Extracted material Block Start

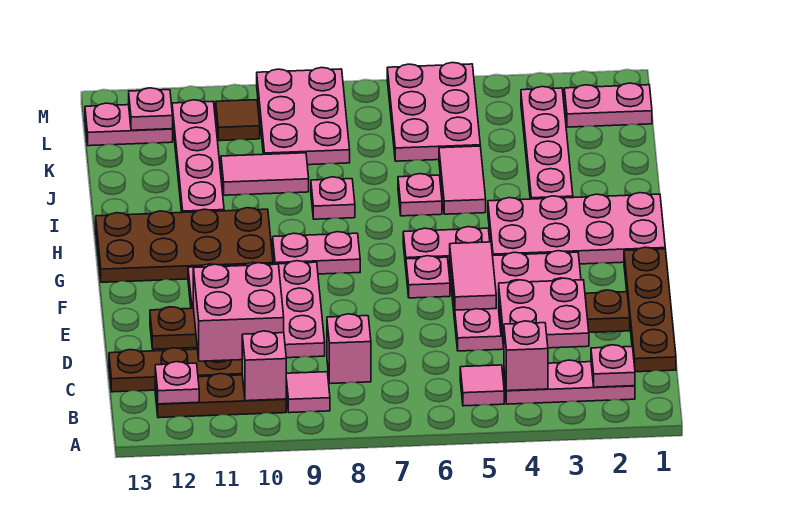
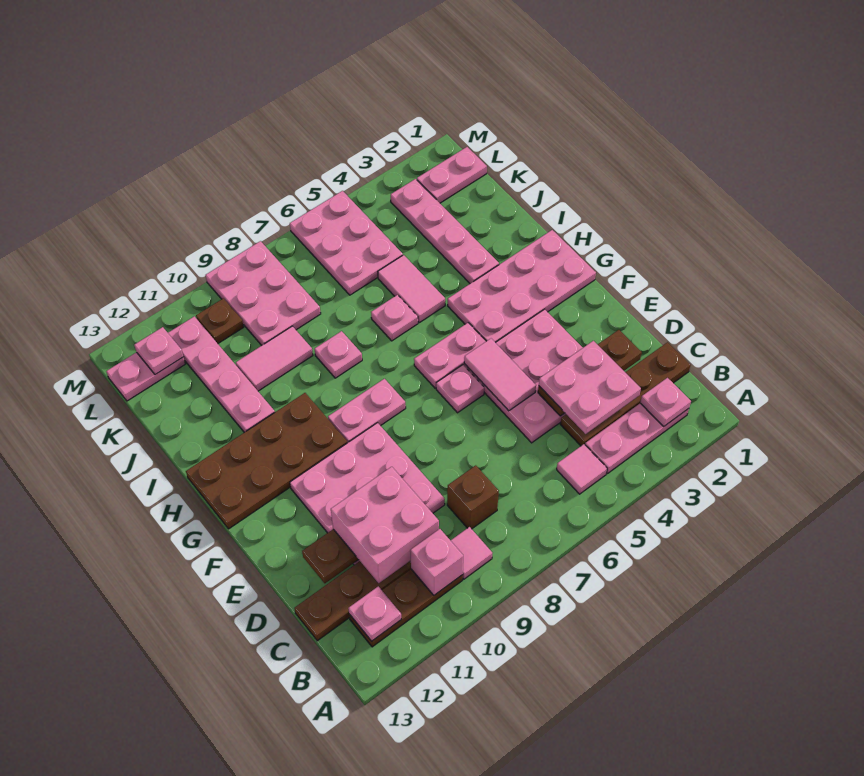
pink brick B4 level 2 -> none
brown plate C1:F1 level 1 -> brown plate C1:C4 level 1
pink brick C8 level 1 -> brown brick C8 level 1
brown tile L10 level 1 -> brown plate L10 level 1

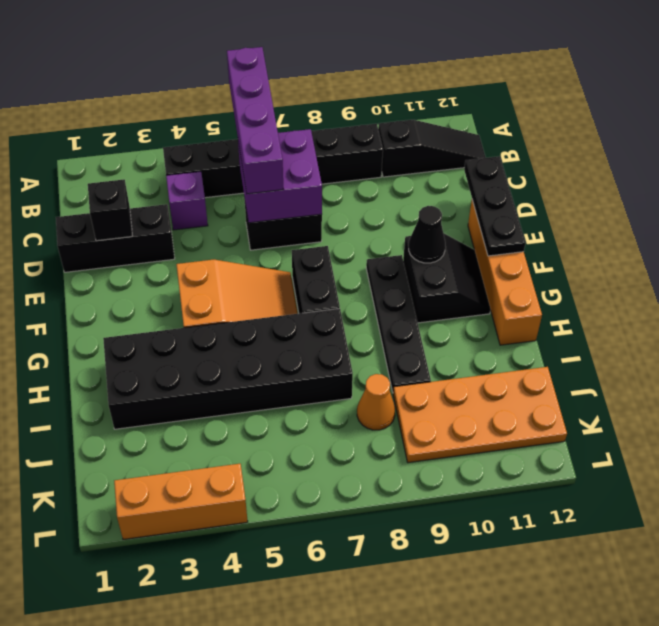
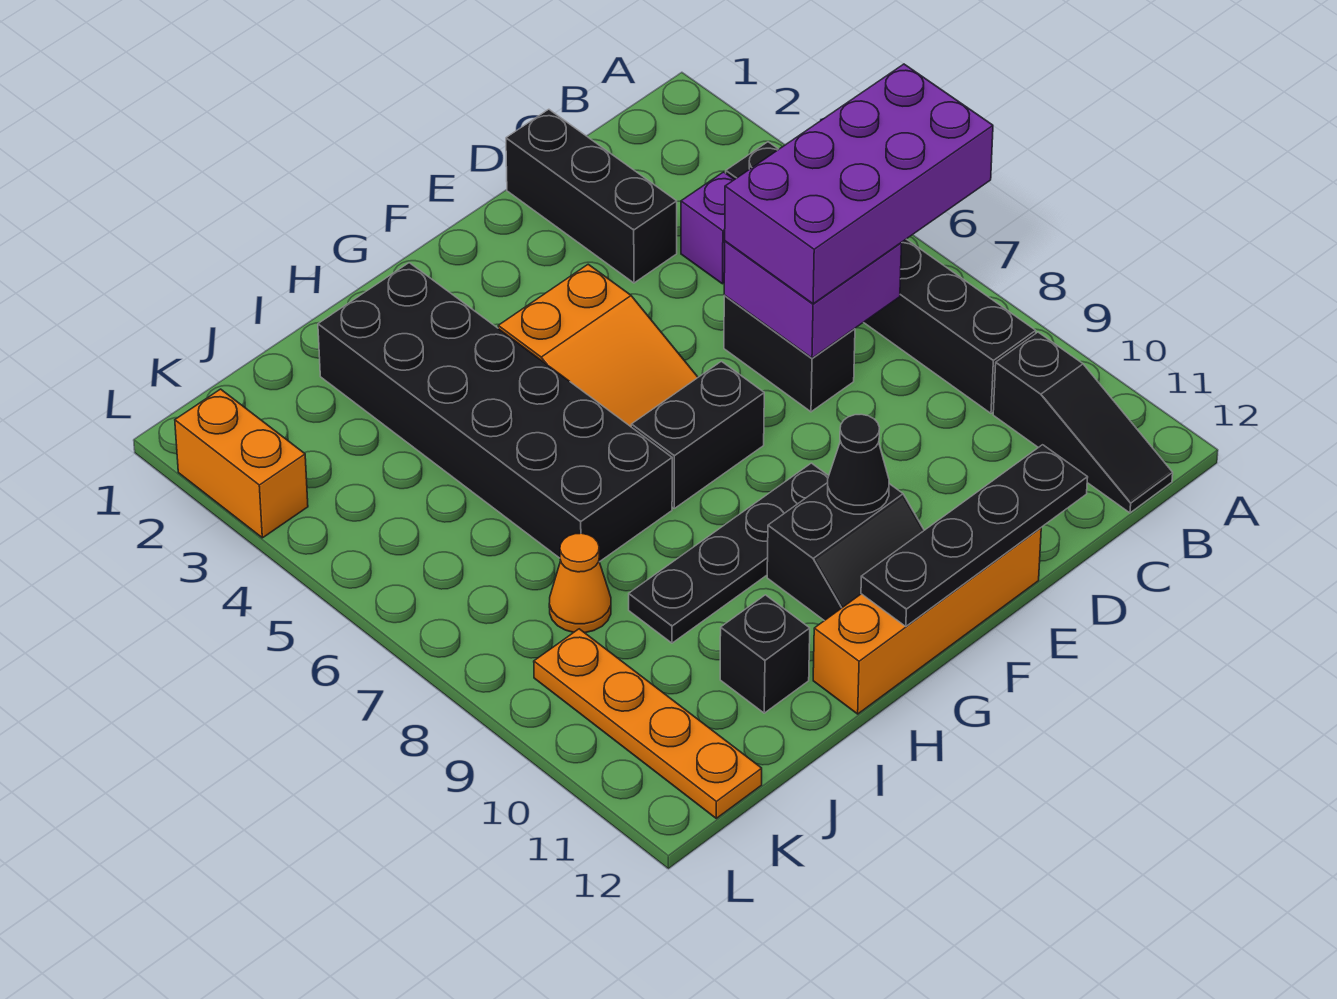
purple brick A6:D6 level 3 -> purple brick A6:D7 level 3
black brick D2 level 2 -> black brick I11 level 1
black plate D12:F12 level 2 -> black plate D12:G12 level 2
orange plate J9:K12 level 1 -> orange plate K9:K12 level 1
orange brick L2:L4 level 1 -> orange brick L2:L3 level 1

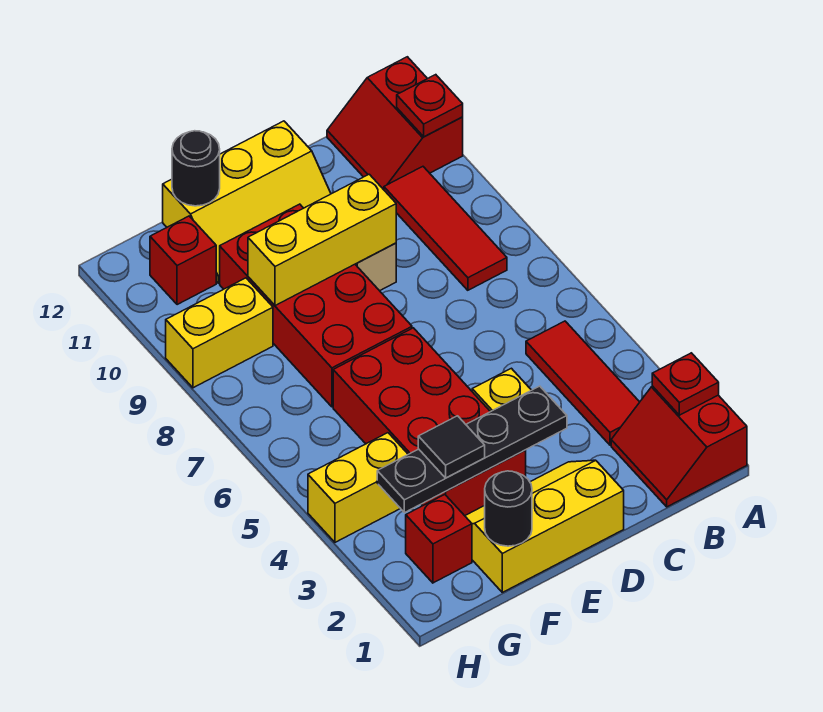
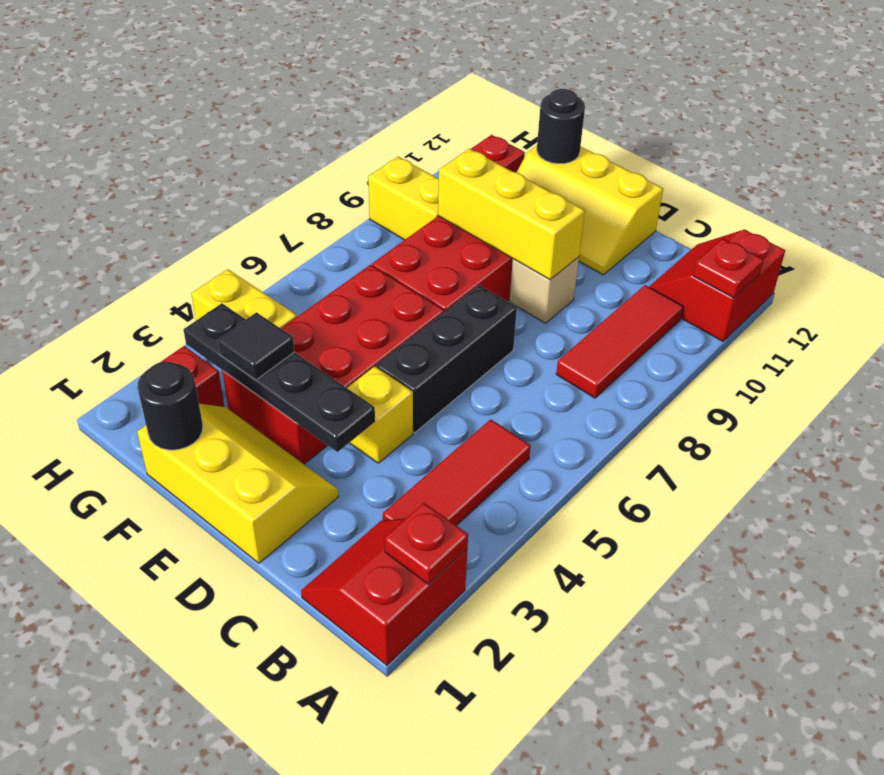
none -> black brick D5:D7 level 1

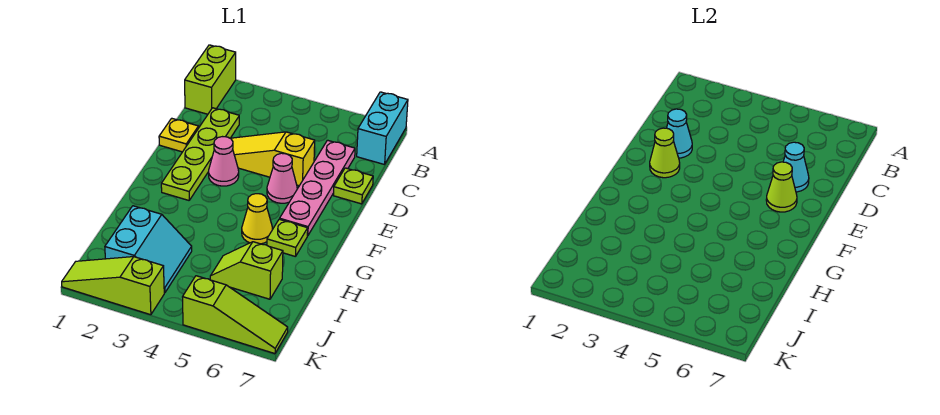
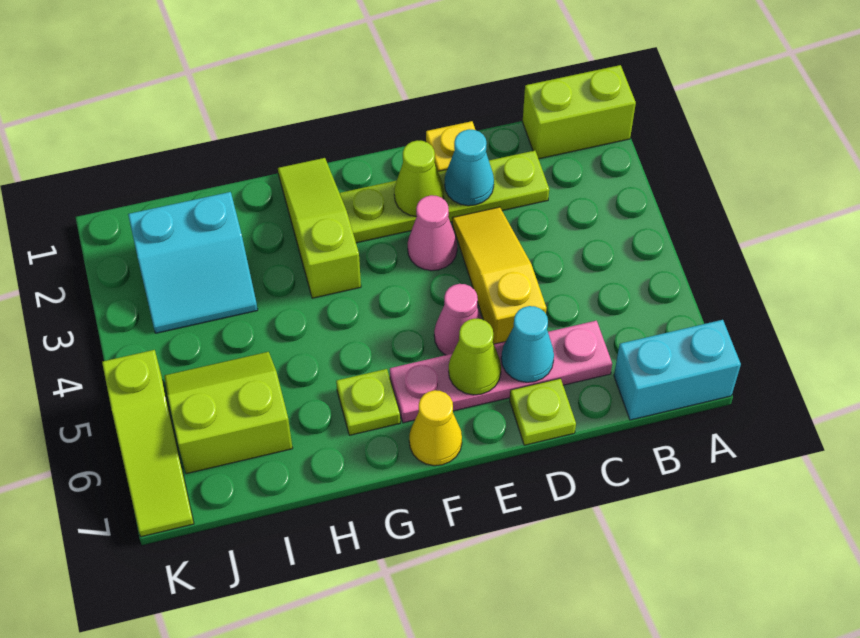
yellow cone G5 level 1 -> yellow cone F7 level 1
lime slope I5:I6 level 1 top 6 -> lime slope I5:J6 level 1 top 6
lime slope K1:K3 level 1 top 3 -> lime slope G1:G3 level 1 top 3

Extracted material Block End

Please print exactly the lines from the line containing "black brick D2" through the end of the records above, both included, leaving out every picture.

black brick D2 level 2 -> black brick I11 level 1
black plate D12:F12 level 2 -> black plate D12:G12 level 2
orange plate J9:K12 level 1 -> orange plate K9:K12 level 1
orange brick L2:L4 level 1 -> orange brick L2:L3 level 1

none -> black brick D5:D7 level 1

yellow cone G5 level 1 -> yellow cone F7 level 1
lime slope I5:I6 level 1 top 6 -> lime slope I5:J6 level 1 top 6
lime slope K1:K3 level 1 top 3 -> lime slope G1:G3 level 1 top 3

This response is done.